> Data block:
++++++++++++++++++++
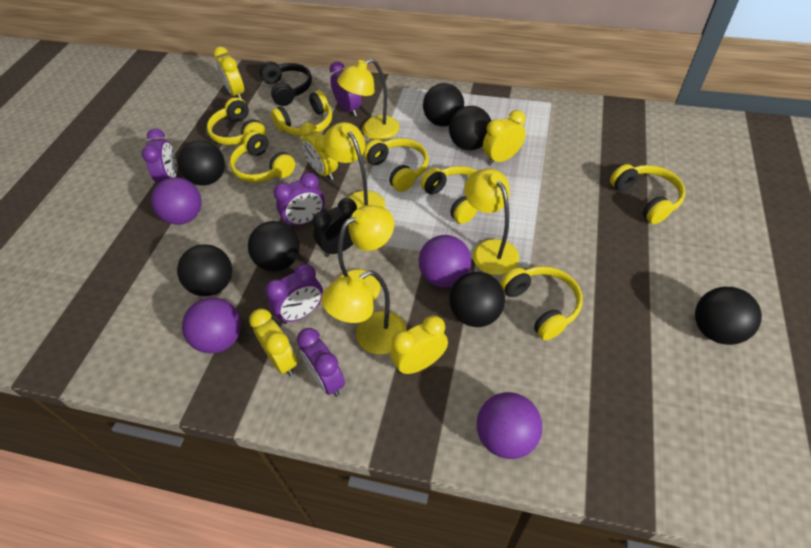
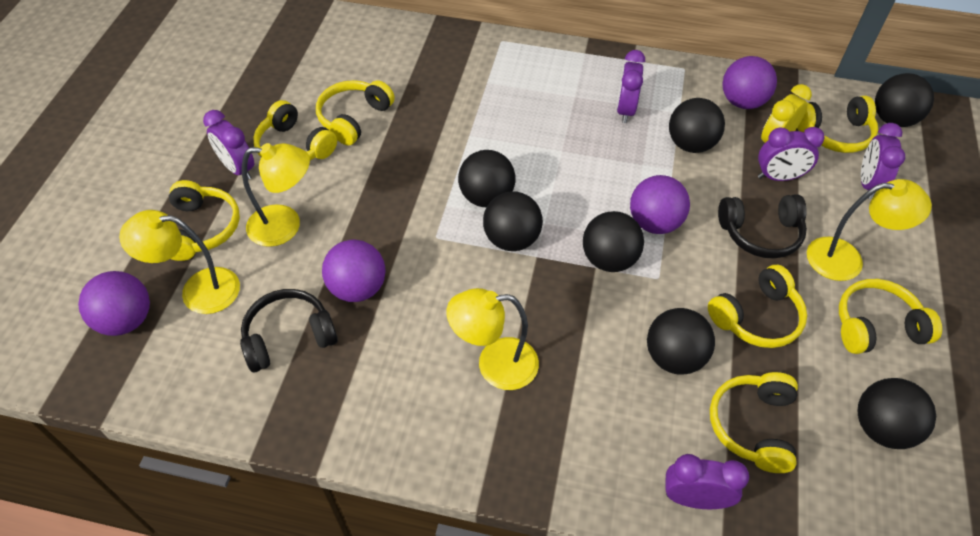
black clock: 1 -> 0
black headphones: 1 -> 2
yellow clock: 5 -> 1
yellow lamp: 5 -> 4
++++++++++++++++++++
> Exercise requirements: Apart from the pictures, all of the data must be duplicated exactly as shown above.

> Solution to the exercise:
black clock: 1 -> 0
black headphones: 1 -> 2
yellow clock: 5 -> 1
yellow lamp: 5 -> 4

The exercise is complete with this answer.